** Data excerpts **
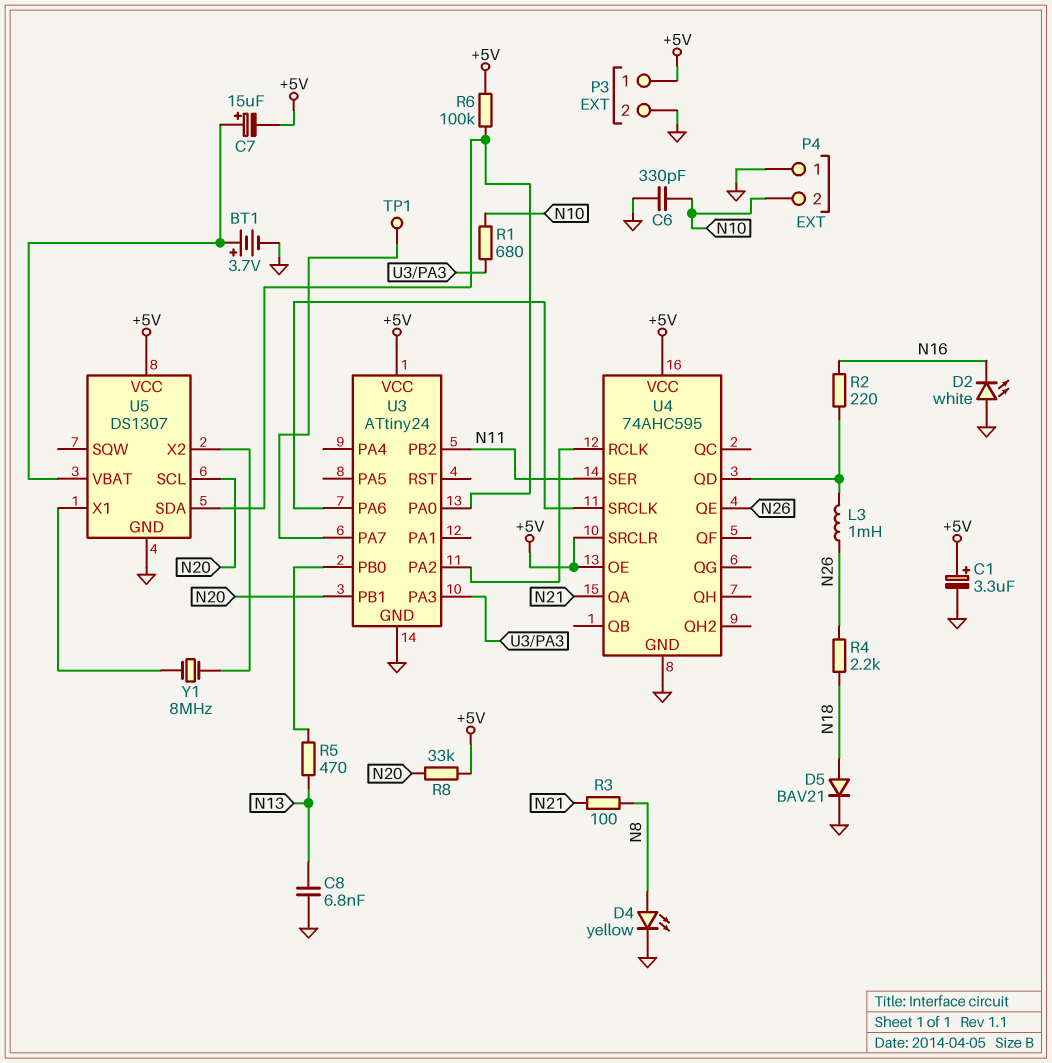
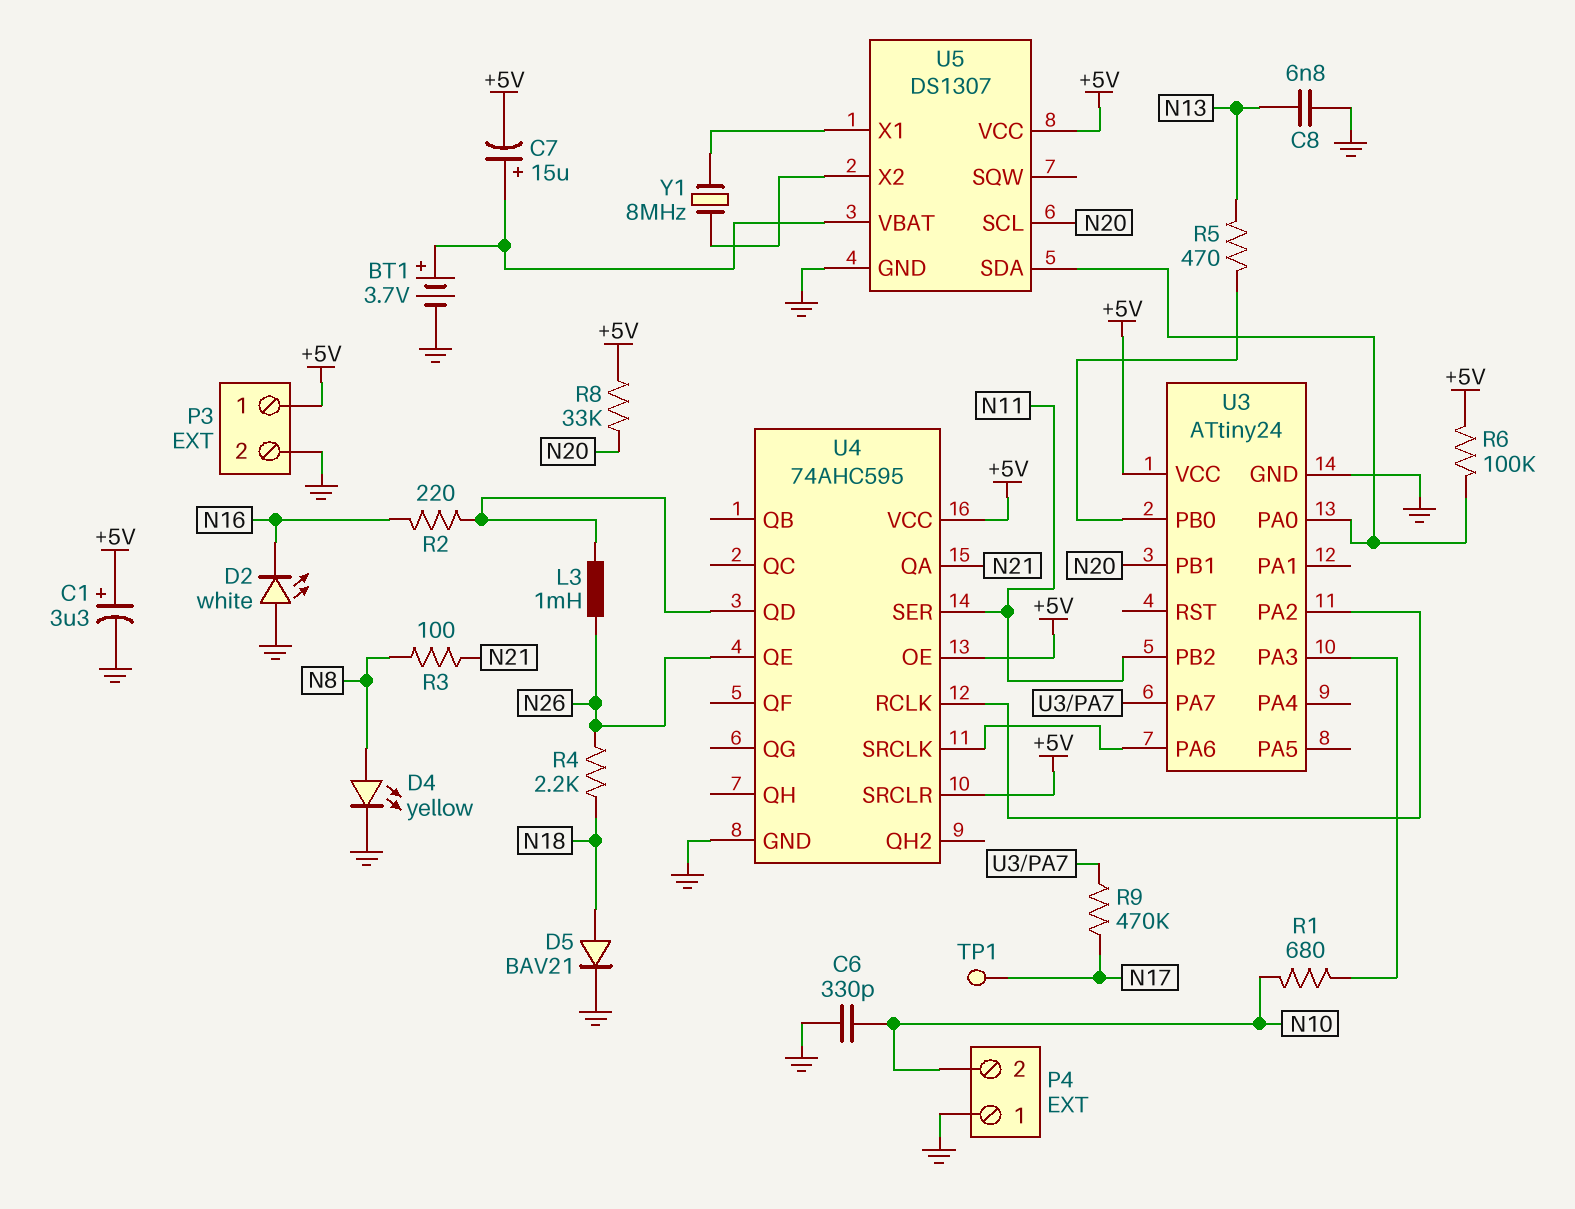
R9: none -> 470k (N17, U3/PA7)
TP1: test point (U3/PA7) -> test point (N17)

---

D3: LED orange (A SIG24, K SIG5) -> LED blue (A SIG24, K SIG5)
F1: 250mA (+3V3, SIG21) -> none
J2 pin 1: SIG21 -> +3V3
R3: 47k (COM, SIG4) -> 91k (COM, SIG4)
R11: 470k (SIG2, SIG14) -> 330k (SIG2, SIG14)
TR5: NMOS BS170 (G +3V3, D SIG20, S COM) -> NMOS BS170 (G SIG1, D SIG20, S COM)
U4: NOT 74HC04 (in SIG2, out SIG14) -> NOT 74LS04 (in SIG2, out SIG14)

---

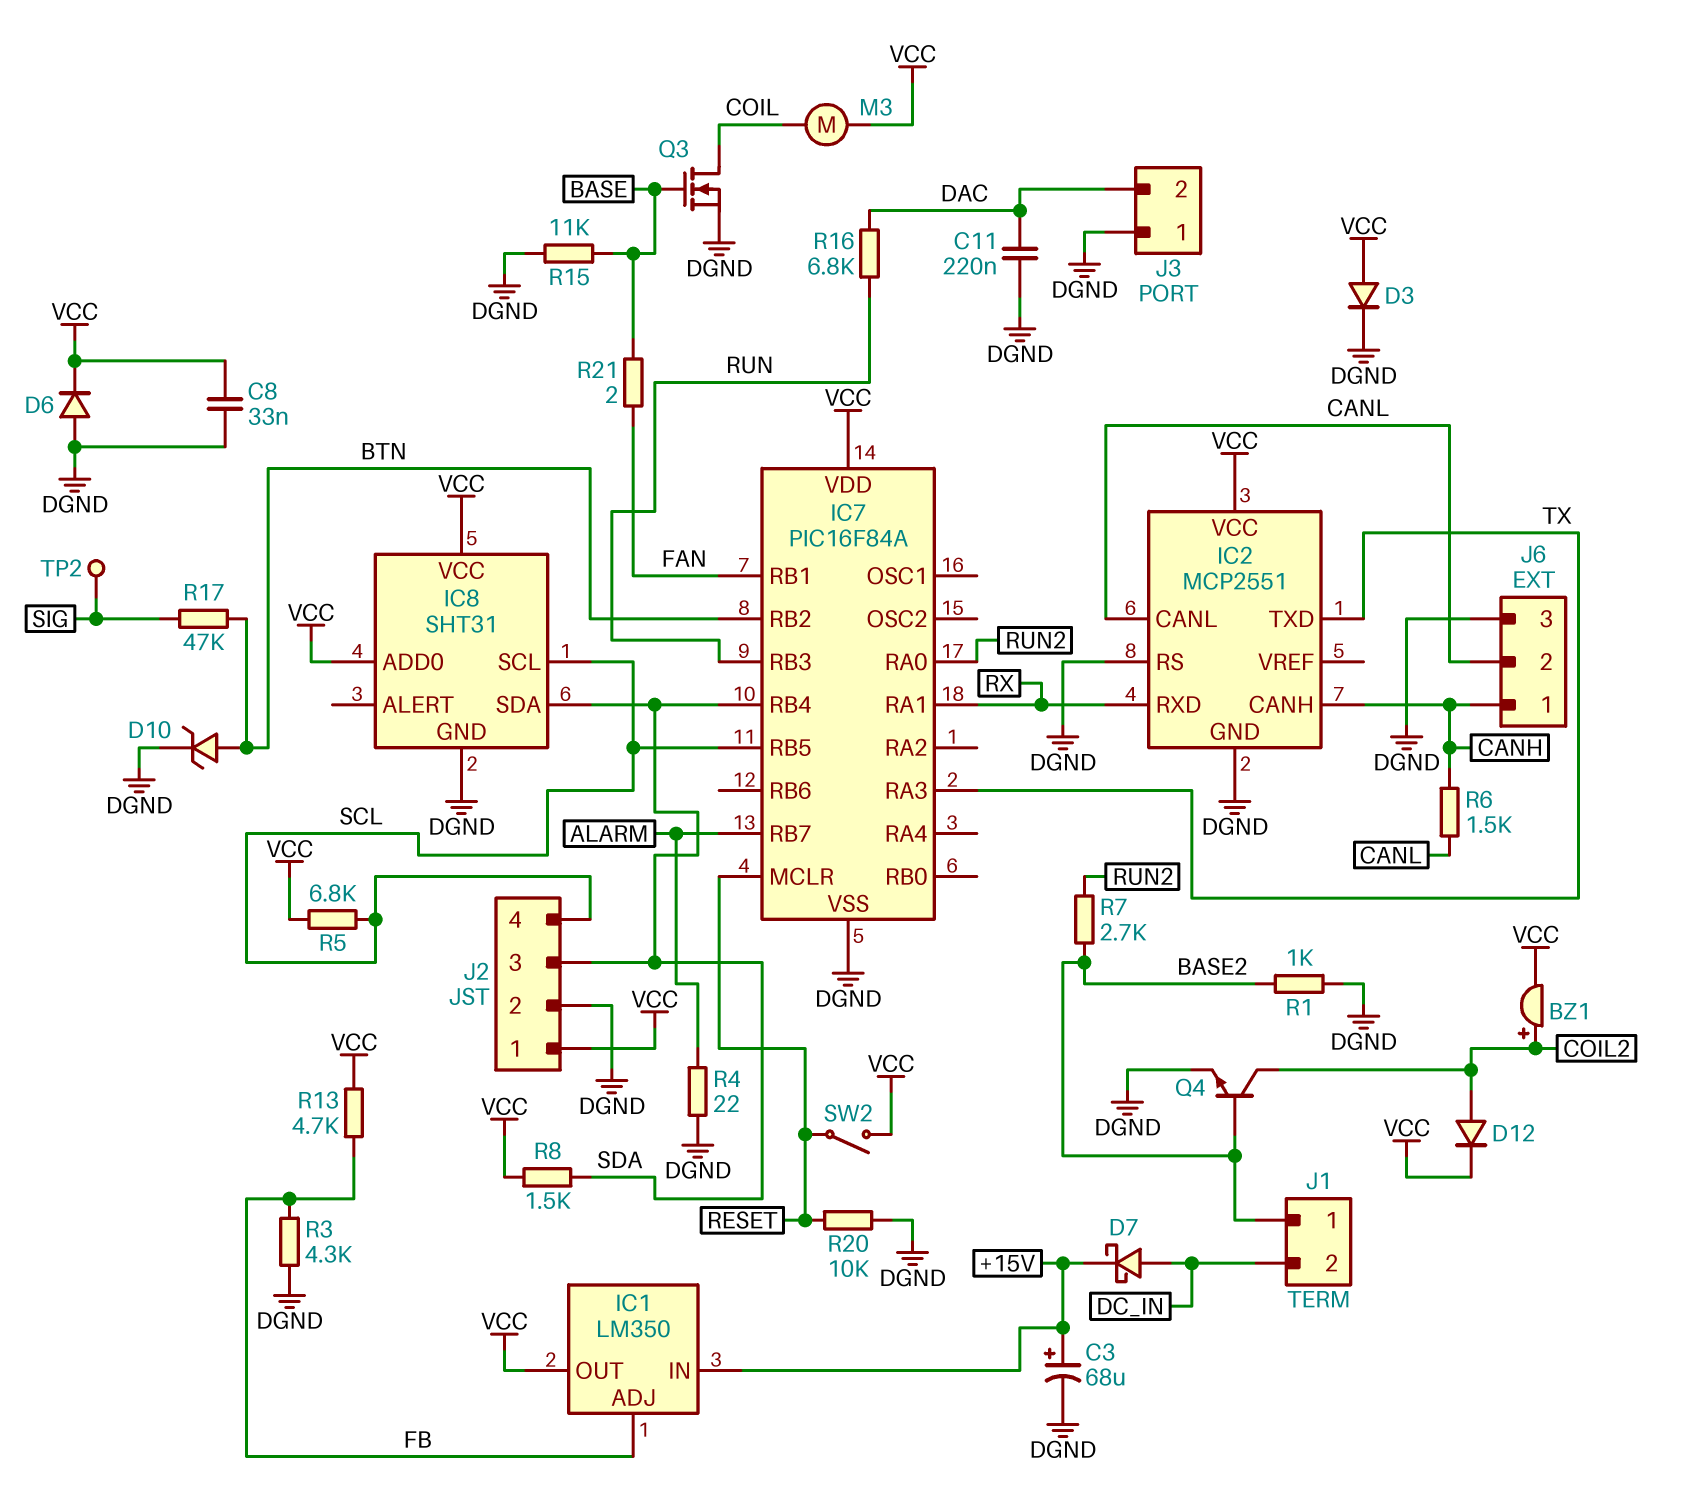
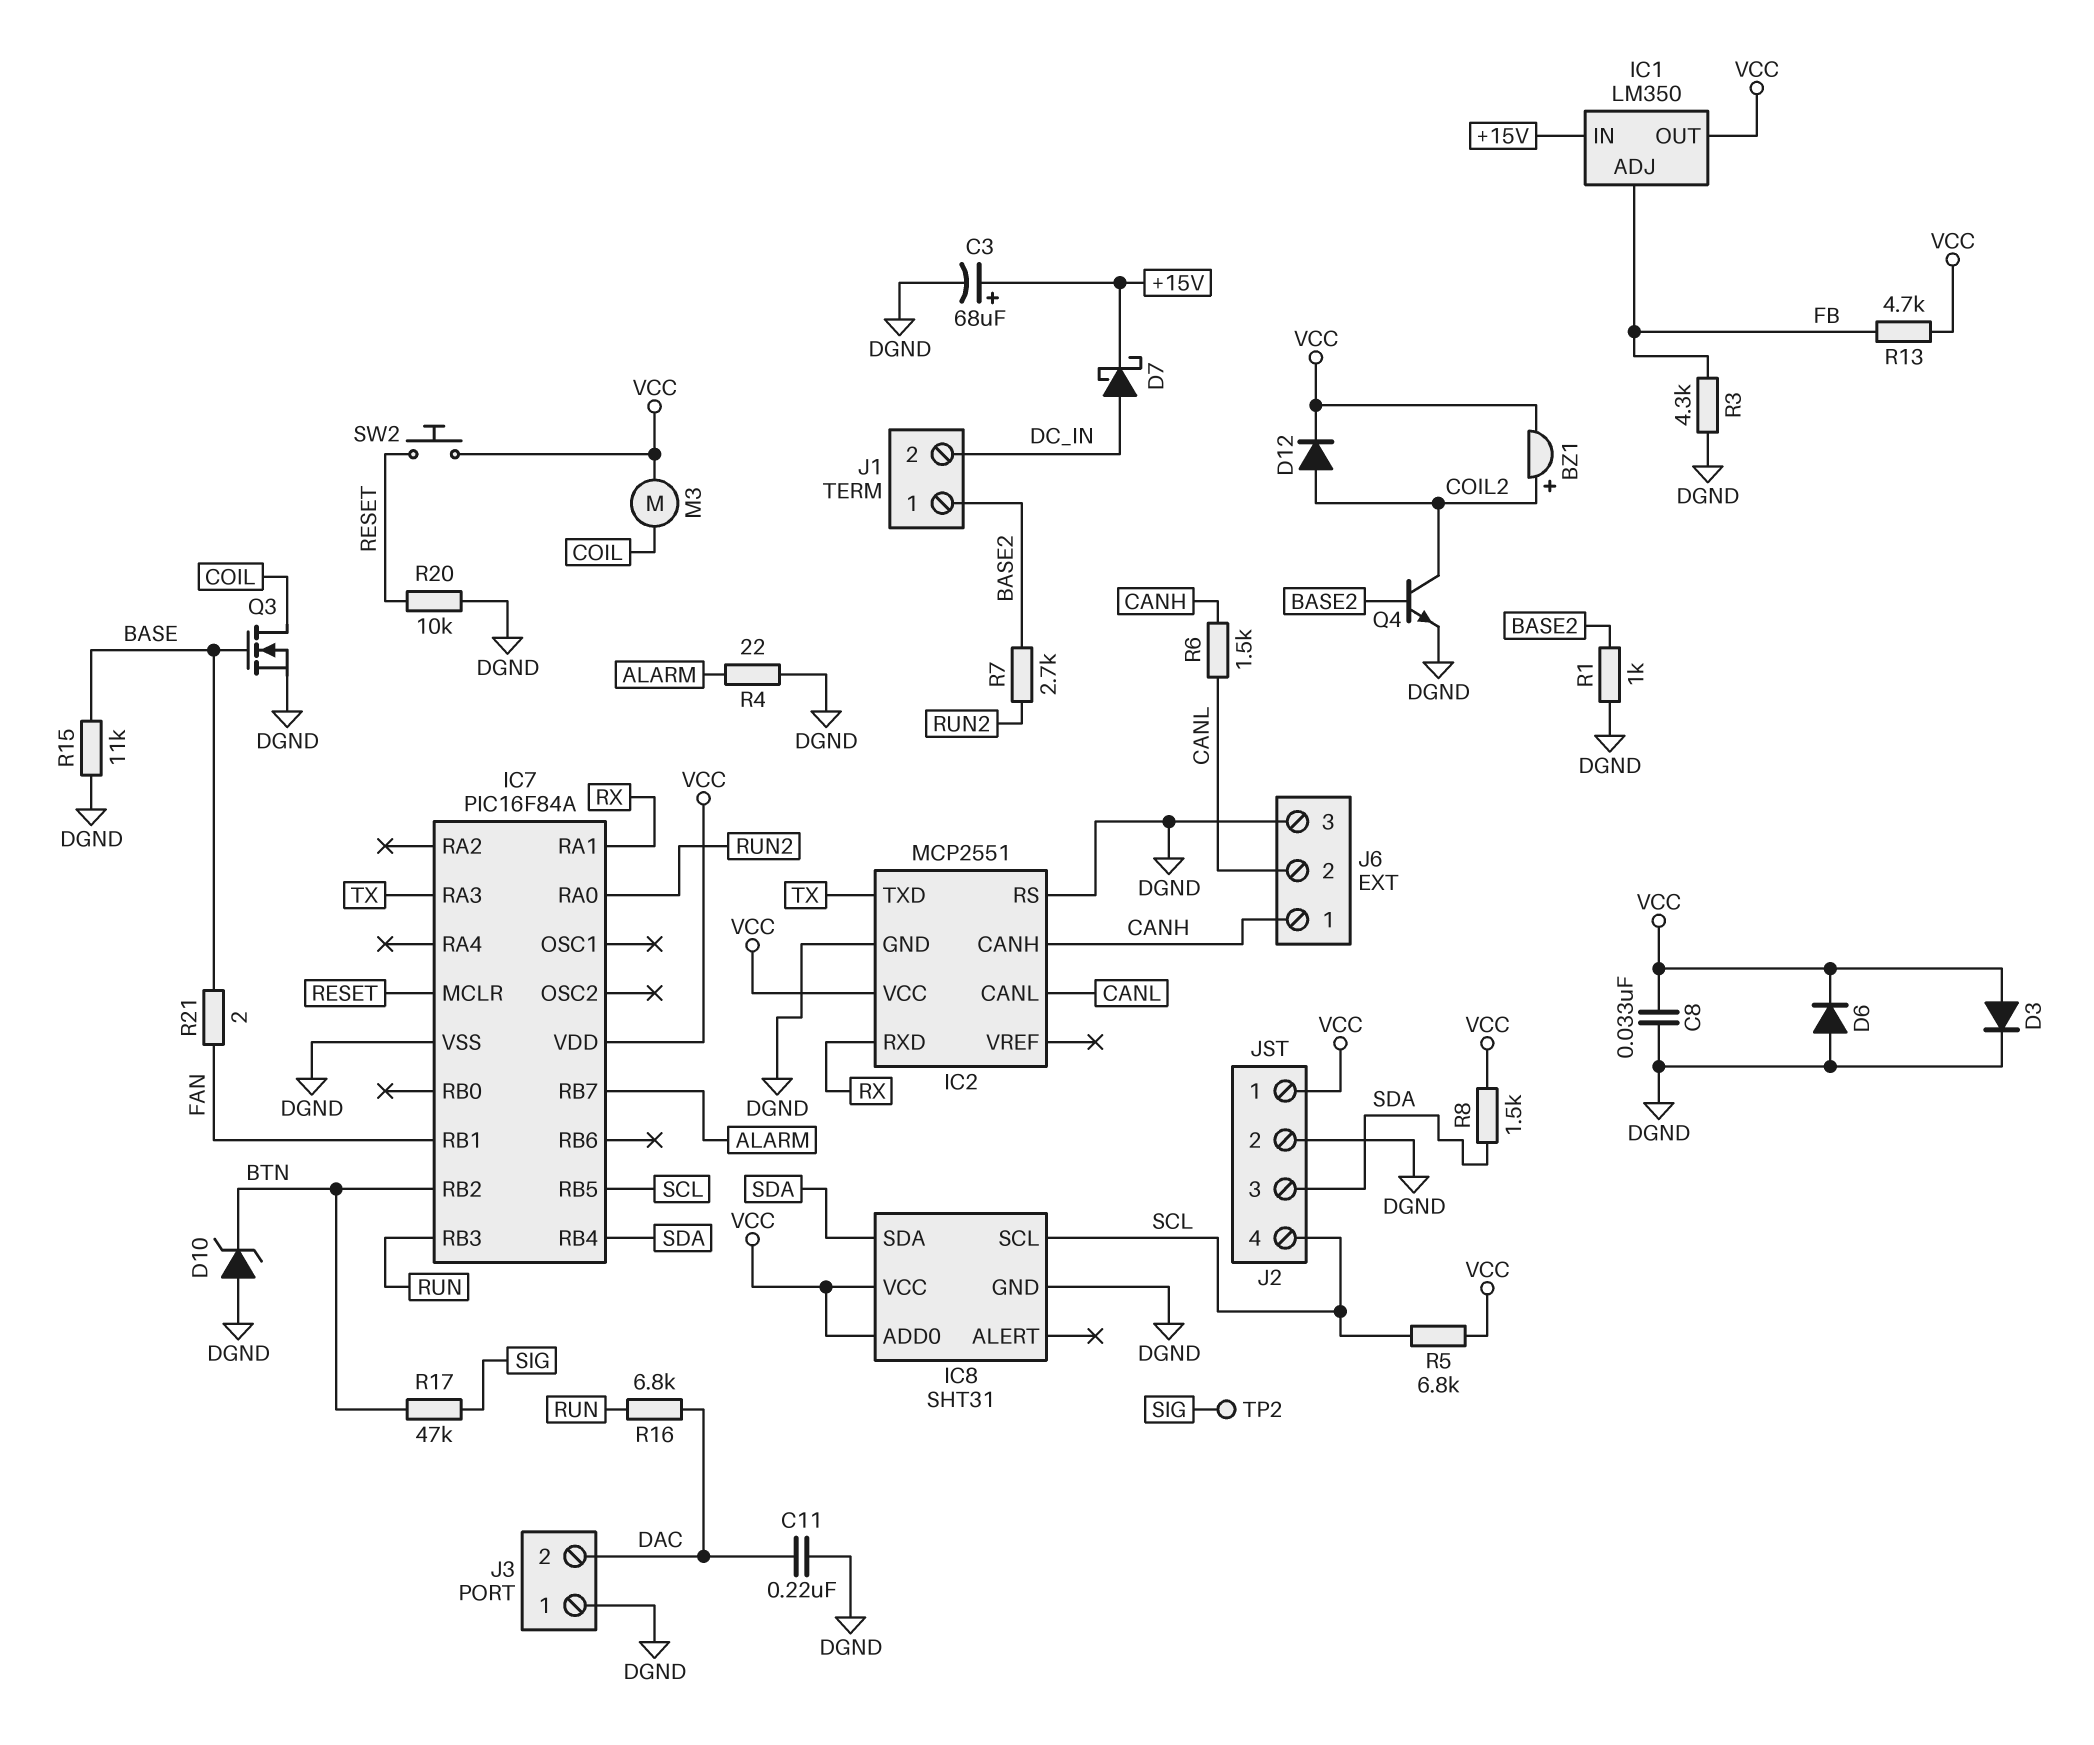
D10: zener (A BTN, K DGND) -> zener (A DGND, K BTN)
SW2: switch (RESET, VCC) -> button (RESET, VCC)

** Problem statement **
Starting at the line that contains "R3: 47k (COM, SIG4) -> 91k (COM, SIG4)" and stopping after the line that contains "U4: NOT 74HC04", write out every line exactly as it appears above, and no other line.

** Response to this exercise **
R3: 47k (COM, SIG4) -> 91k (COM, SIG4)
R11: 470k (SIG2, SIG14) -> 330k (SIG2, SIG14)
TR5: NMOS BS170 (G +3V3, D SIG20, S COM) -> NMOS BS170 (G SIG1, D SIG20, S COM)
U4: NOT 74HC04 (in SIG2, out SIG14) -> NOT 74LS04 (in SIG2, out SIG14)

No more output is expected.